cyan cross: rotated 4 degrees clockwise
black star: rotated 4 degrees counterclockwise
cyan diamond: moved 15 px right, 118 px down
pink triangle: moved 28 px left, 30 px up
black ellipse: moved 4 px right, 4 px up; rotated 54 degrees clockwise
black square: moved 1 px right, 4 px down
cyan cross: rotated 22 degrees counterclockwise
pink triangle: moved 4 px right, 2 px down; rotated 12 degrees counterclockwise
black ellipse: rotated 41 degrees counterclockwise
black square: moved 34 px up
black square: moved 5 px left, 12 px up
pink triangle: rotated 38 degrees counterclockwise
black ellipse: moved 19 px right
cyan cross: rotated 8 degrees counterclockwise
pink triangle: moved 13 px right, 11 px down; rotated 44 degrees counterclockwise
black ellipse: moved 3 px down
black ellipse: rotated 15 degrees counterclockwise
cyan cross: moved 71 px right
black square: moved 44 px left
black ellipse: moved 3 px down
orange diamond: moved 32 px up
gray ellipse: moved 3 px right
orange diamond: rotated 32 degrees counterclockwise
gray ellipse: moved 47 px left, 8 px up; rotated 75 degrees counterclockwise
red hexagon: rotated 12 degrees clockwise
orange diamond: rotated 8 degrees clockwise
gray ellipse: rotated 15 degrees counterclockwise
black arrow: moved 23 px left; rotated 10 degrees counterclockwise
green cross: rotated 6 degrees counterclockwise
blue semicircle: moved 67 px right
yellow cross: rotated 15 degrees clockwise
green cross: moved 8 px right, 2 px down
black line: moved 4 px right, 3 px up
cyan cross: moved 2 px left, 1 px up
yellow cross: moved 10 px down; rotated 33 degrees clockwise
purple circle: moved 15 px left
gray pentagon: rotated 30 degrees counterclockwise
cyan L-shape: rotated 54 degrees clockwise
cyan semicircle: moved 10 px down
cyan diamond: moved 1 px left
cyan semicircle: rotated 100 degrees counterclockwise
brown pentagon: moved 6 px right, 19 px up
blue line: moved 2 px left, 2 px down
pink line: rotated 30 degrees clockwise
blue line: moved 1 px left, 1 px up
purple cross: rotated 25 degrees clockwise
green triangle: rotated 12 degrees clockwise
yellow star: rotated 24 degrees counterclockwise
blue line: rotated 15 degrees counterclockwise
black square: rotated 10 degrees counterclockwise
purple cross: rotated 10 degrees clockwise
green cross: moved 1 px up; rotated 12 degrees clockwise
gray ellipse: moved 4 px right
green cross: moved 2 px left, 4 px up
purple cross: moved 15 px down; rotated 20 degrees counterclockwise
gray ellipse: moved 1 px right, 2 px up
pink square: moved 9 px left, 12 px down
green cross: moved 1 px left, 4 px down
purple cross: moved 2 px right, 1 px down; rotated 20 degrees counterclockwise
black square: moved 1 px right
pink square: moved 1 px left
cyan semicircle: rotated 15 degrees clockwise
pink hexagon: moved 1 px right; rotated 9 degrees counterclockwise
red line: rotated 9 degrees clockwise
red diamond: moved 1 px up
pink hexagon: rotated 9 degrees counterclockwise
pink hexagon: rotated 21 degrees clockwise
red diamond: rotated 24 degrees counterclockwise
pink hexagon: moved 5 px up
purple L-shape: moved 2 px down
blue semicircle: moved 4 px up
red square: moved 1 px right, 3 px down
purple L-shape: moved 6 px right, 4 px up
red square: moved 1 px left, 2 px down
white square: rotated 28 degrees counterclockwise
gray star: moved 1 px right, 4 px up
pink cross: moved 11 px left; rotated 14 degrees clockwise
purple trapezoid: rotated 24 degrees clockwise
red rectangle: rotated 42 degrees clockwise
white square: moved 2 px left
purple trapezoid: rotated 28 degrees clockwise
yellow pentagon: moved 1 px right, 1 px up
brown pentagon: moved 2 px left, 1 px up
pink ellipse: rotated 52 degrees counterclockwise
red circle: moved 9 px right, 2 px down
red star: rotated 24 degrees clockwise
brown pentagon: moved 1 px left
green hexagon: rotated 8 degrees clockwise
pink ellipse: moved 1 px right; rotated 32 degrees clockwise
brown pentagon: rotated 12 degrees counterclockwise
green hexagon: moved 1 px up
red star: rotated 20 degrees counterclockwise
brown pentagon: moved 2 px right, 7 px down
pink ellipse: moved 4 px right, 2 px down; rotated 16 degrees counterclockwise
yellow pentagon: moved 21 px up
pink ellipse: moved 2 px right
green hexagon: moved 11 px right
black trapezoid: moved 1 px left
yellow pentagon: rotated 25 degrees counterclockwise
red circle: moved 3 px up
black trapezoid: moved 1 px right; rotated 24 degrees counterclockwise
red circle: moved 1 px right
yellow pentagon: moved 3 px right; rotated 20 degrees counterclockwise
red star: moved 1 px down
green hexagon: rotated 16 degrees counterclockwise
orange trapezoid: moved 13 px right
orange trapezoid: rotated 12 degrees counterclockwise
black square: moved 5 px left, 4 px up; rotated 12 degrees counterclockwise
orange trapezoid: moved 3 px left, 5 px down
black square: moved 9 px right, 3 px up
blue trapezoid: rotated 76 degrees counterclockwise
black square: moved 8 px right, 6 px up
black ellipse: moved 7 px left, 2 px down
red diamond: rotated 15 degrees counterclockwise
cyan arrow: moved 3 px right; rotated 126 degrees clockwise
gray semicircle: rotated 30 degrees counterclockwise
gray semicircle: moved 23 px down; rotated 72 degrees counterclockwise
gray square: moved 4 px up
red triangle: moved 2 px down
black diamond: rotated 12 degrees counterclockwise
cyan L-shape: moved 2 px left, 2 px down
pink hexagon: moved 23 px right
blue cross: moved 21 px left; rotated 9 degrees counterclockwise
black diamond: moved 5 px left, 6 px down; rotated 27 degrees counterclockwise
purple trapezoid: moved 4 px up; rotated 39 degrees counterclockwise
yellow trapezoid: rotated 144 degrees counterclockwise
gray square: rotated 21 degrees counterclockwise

___

*Written exercise*. Starting with the first of the rows above, copy out each line unchanged, and stop after the line that contains "purple circle: moved 15 px left".

*Result for this task*.
cyan cross: rotated 4 degrees clockwise
black star: rotated 4 degrees counterclockwise
cyan diamond: moved 15 px right, 118 px down
pink triangle: moved 28 px left, 30 px up
black ellipse: moved 4 px right, 4 px up; rotated 54 degrees clockwise
black square: moved 1 px right, 4 px down
cyan cross: rotated 22 degrees counterclockwise
pink triangle: moved 4 px right, 2 px down; rotated 12 degrees counterclockwise
black ellipse: rotated 41 degrees counterclockwise
black square: moved 34 px up
black square: moved 5 px left, 12 px up
pink triangle: rotated 38 degrees counterclockwise
black ellipse: moved 19 px right
cyan cross: rotated 8 degrees counterclockwise
pink triangle: moved 13 px right, 11 px down; rotated 44 degrees counterclockwise
black ellipse: moved 3 px down
black ellipse: rotated 15 degrees counterclockwise
cyan cross: moved 71 px right
black square: moved 44 px left
black ellipse: moved 3 px down
orange diamond: moved 32 px up
gray ellipse: moved 3 px right
orange diamond: rotated 32 degrees counterclockwise
gray ellipse: moved 47 px left, 8 px up; rotated 75 degrees counterclockwise
red hexagon: rotated 12 degrees clockwise
orange diamond: rotated 8 degrees clockwise
gray ellipse: rotated 15 degrees counterclockwise
black arrow: moved 23 px left; rotated 10 degrees counterclockwise
green cross: rotated 6 degrees counterclockwise
blue semicircle: moved 67 px right
yellow cross: rotated 15 degrees clockwise
green cross: moved 8 px right, 2 px down
black line: moved 4 px right, 3 px up
cyan cross: moved 2 px left, 1 px up
yellow cross: moved 10 px down; rotated 33 degrees clockwise
purple circle: moved 15 px left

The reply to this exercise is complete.